Problem requirements> Write out nothing but the lines from the one containing "cylinder in green" through the last line below, both included, and without the pictures.
==== Records for the exercise ====
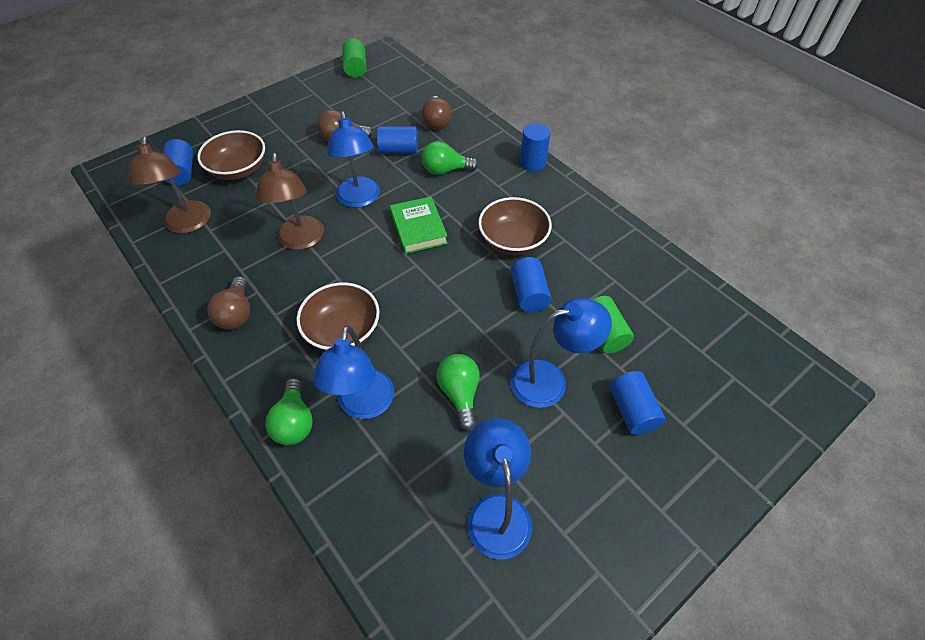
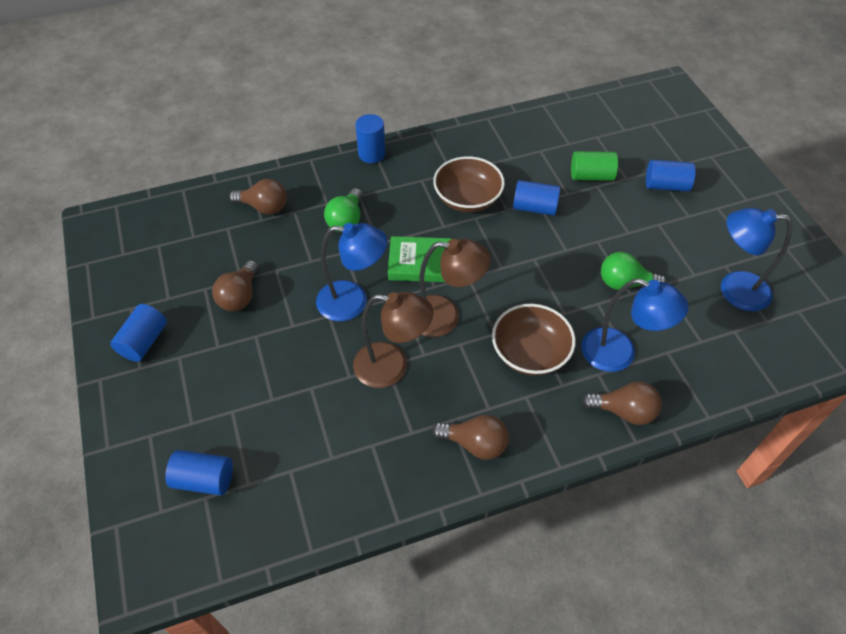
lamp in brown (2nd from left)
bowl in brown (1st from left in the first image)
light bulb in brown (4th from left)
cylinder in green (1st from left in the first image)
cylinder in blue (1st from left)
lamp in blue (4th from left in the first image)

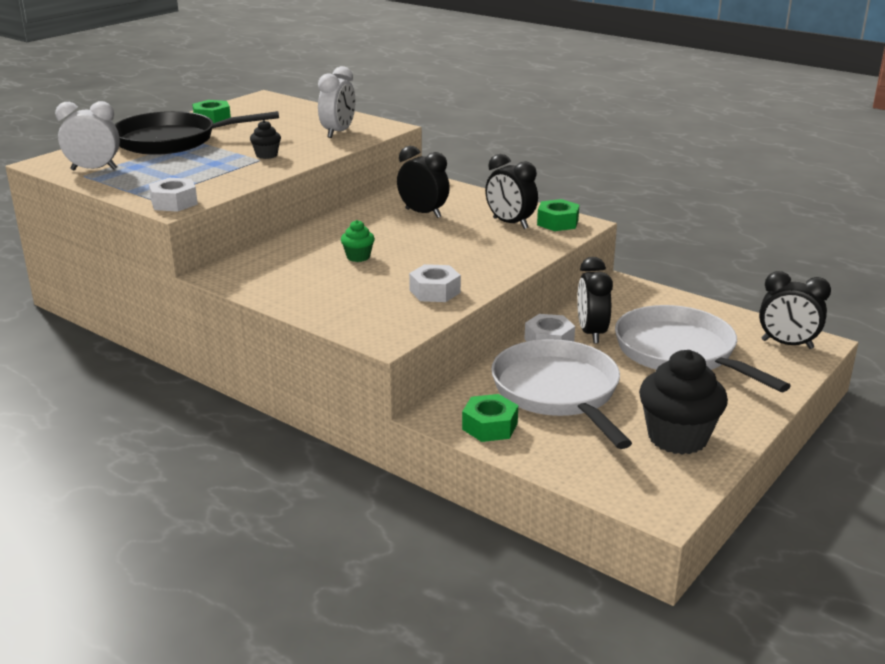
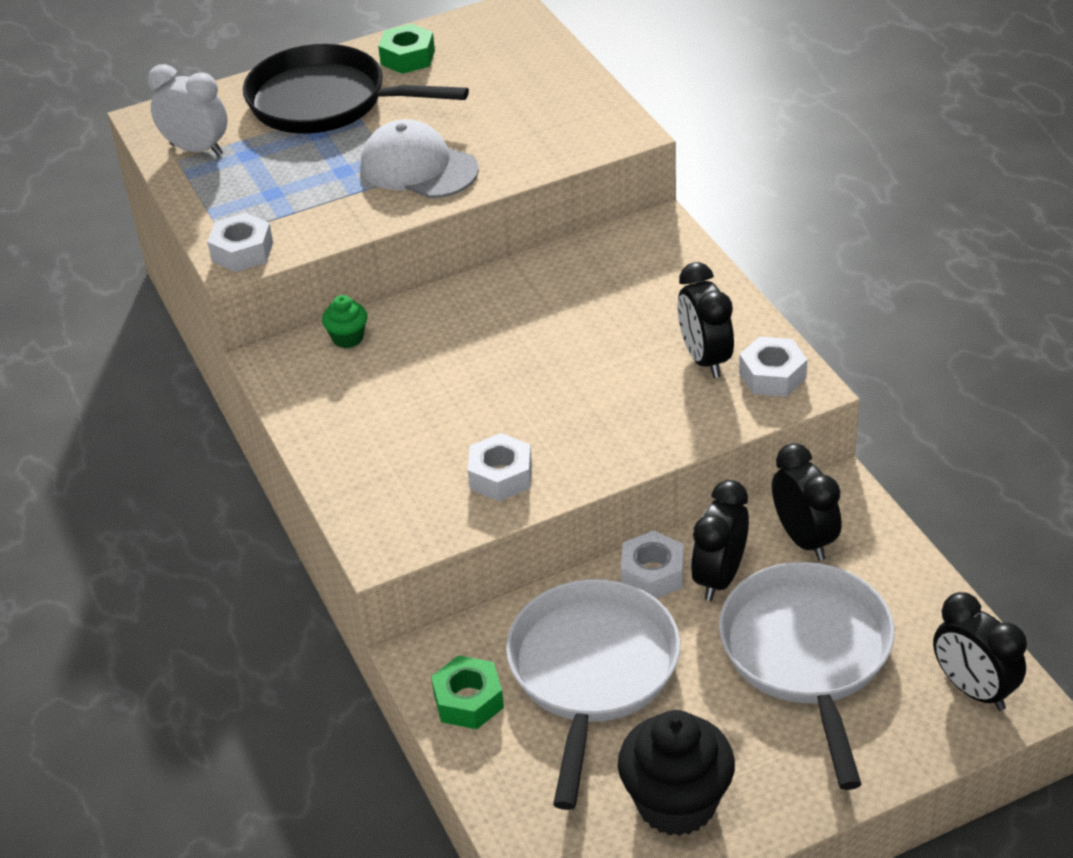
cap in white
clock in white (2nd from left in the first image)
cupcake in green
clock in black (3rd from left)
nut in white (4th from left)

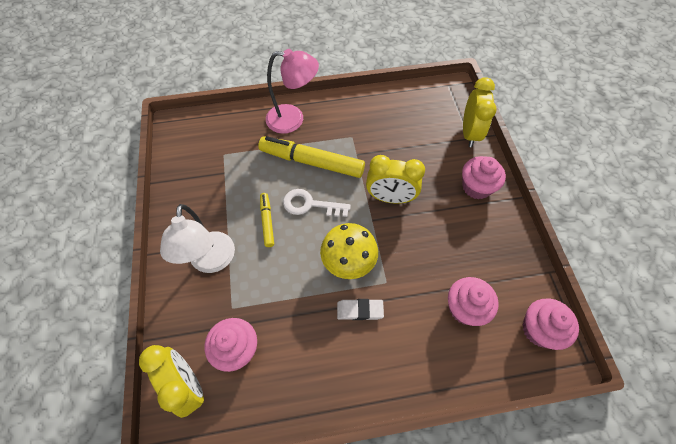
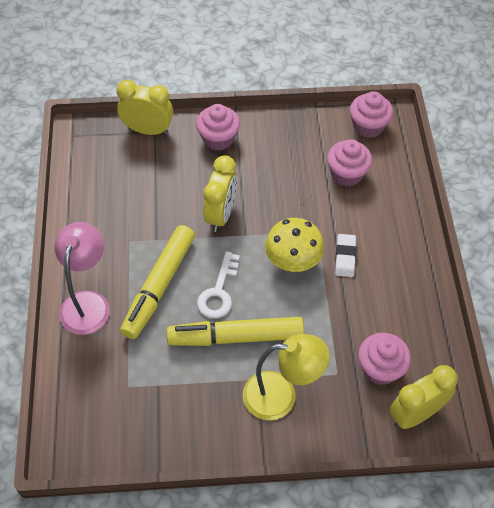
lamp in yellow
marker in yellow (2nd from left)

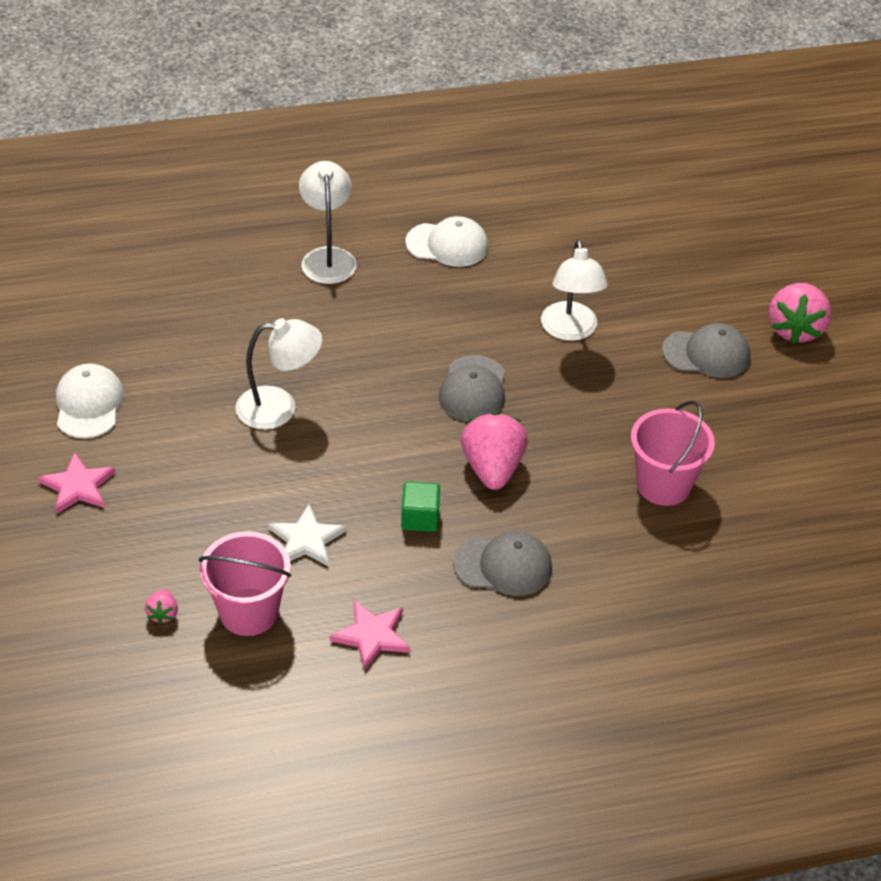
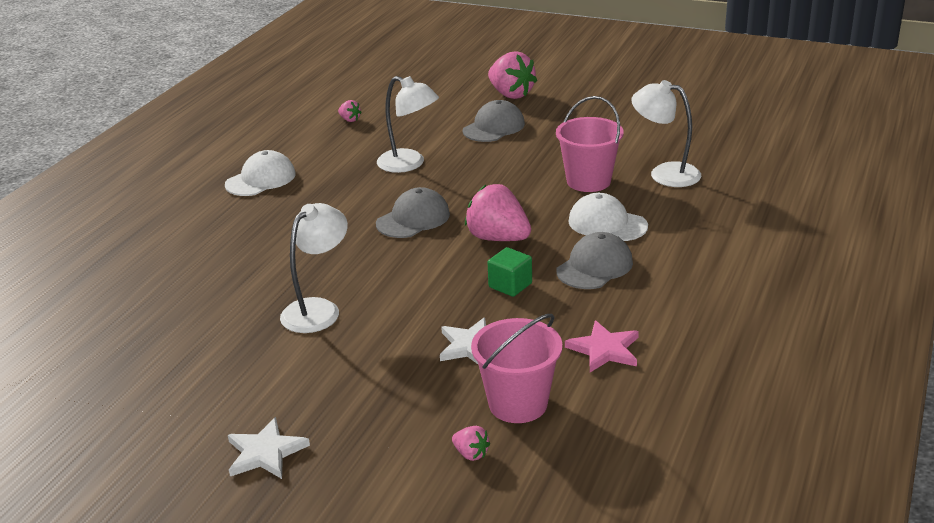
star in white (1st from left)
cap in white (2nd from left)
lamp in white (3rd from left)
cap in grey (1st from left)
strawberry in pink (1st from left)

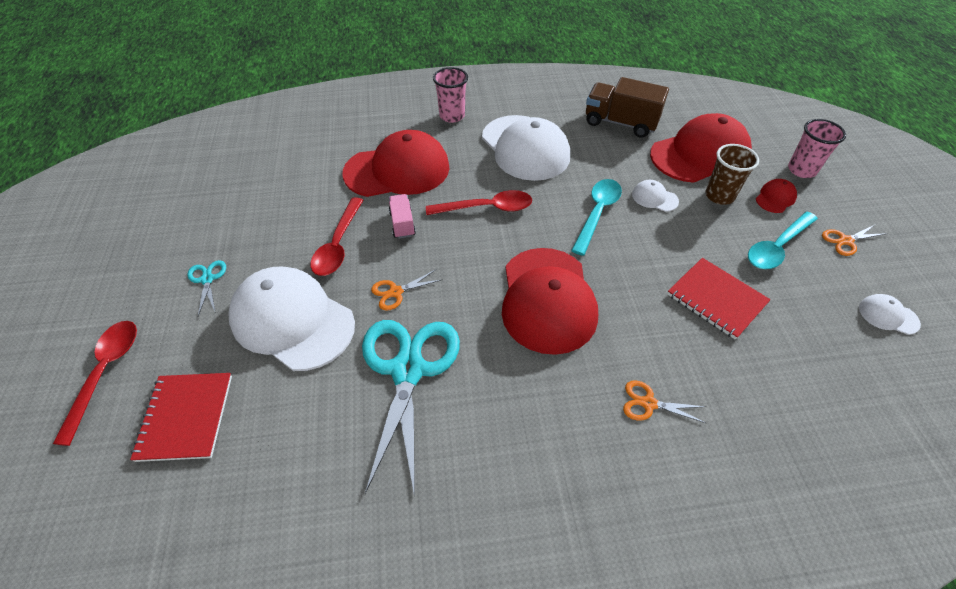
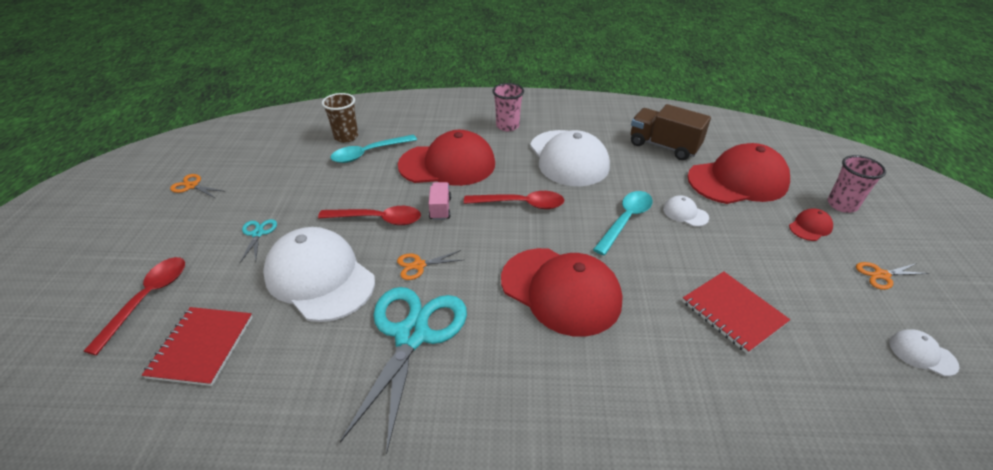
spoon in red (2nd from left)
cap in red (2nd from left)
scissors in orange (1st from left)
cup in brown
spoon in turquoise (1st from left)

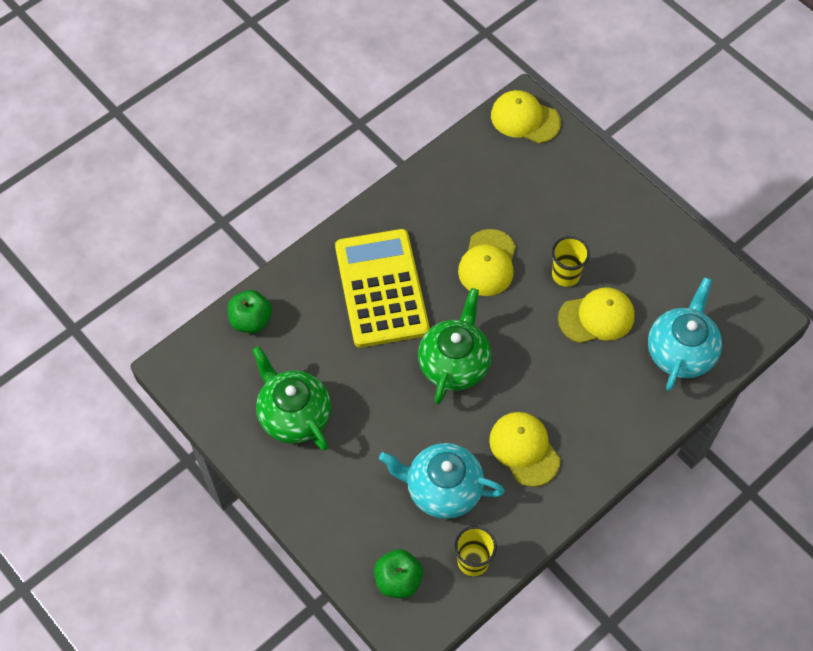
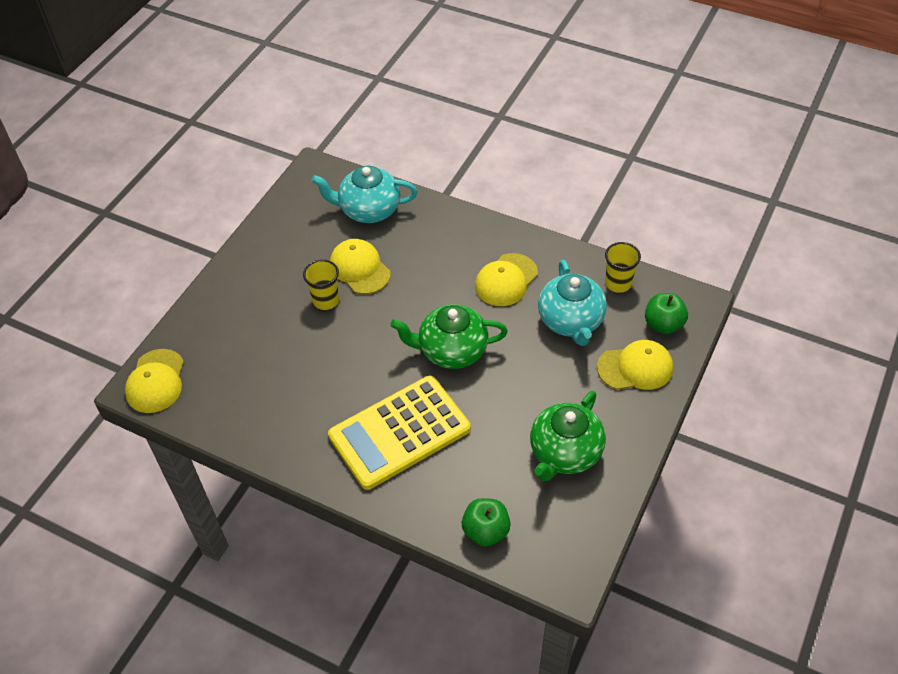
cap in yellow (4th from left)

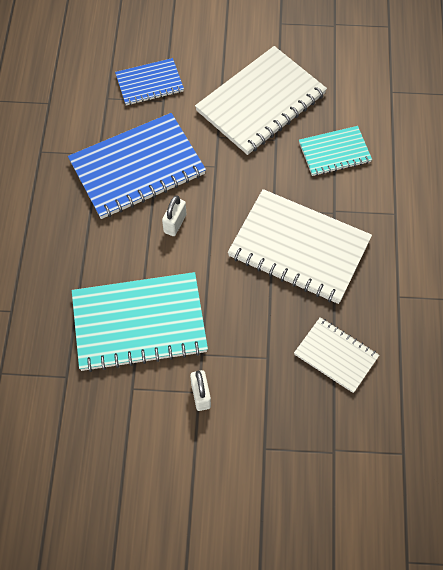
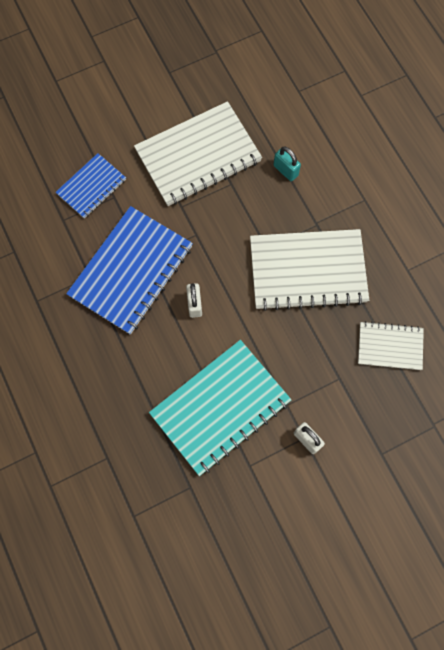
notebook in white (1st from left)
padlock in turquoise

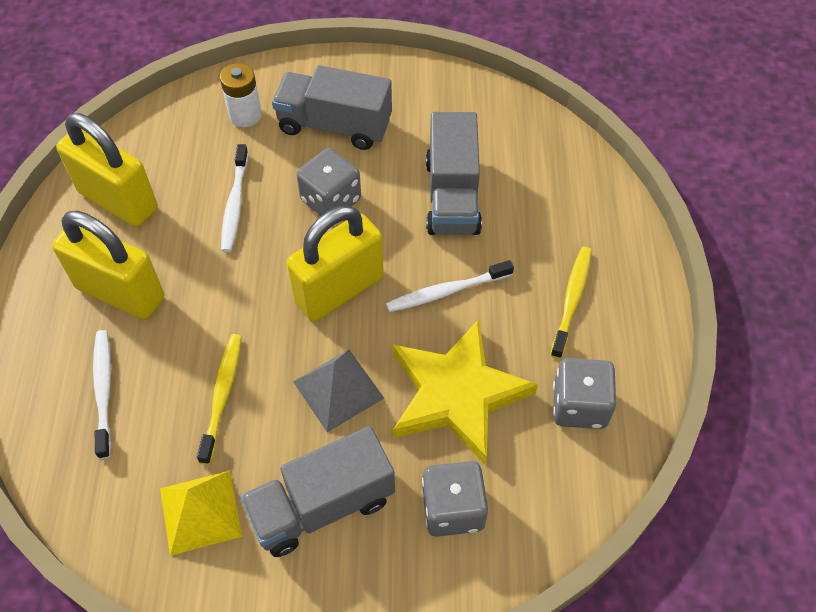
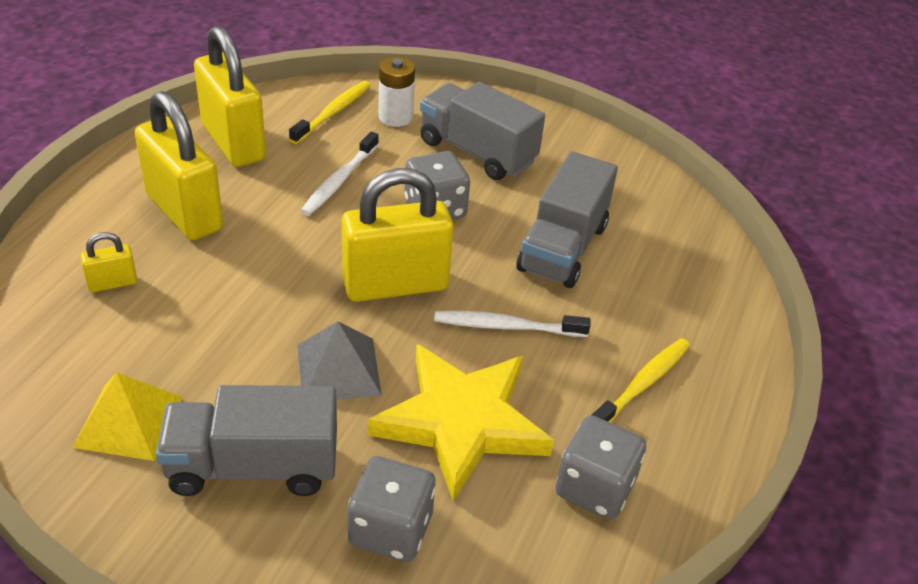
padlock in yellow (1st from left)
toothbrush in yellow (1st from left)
====
Answer area>
cylinder in green (1st from left in the first image)
cylinder in blue (1st from left)
lamp in blue (4th from left in the first image)

cap in white
clock in white (2nd from left in the first image)
cupcake in green
clock in black (3rd from left)
nut in white (4th from left)

lamp in yellow
marker in yellow (2nd from left)

star in white (1st from left)
cap in white (2nd from left)
lamp in white (3rd from left)
cap in grey (1st from left)
strawberry in pink (1st from left)

spoon in red (2nd from left)
cap in red (2nd from left)
scissors in orange (1st from left)
cup in brown
spoon in turquoise (1st from left)

cap in yellow (4th from left)

notebook in white (1st from left)
padlock in turquoise

padlock in yellow (1st from left)
toothbrush in yellow (1st from left)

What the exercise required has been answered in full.